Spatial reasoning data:
--------------------------------
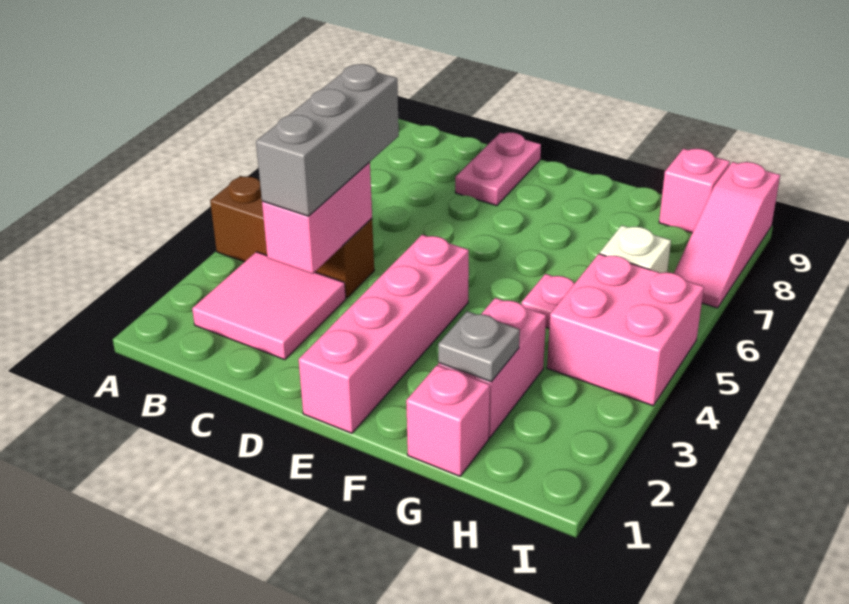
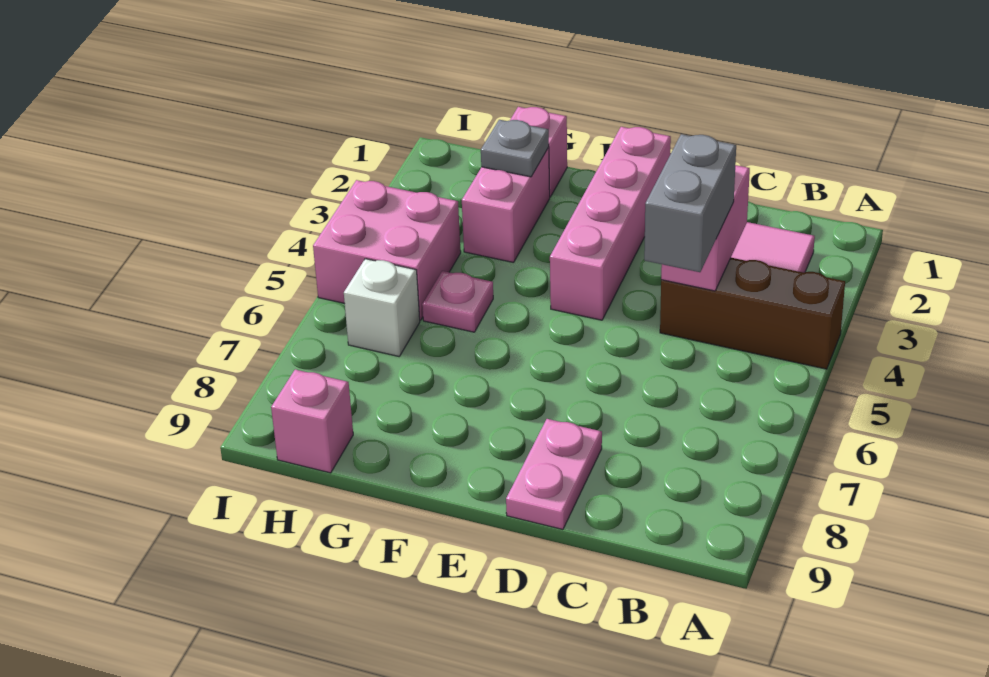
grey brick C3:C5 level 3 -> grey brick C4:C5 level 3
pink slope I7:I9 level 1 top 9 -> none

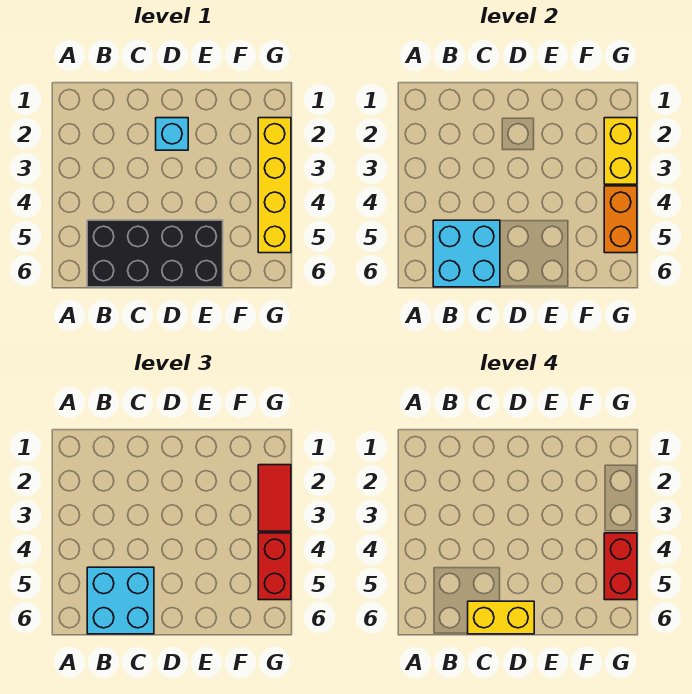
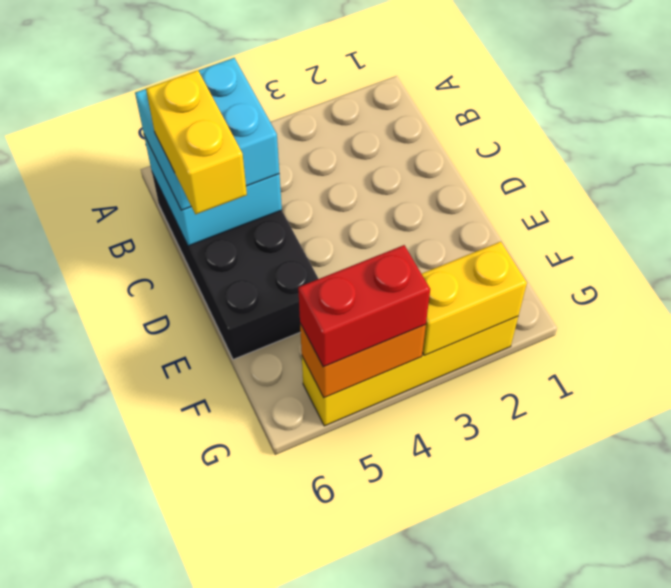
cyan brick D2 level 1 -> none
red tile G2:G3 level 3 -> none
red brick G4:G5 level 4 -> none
--------------------------------
Problem requirements: Please give back the data above word for word, with no pictures included.

Exercise solution:
grey brick C3:C5 level 3 -> grey brick C4:C5 level 3
pink slope I7:I9 level 1 top 9 -> none

cyan brick D2 level 1 -> none
red tile G2:G3 level 3 -> none
red brick G4:G5 level 4 -> none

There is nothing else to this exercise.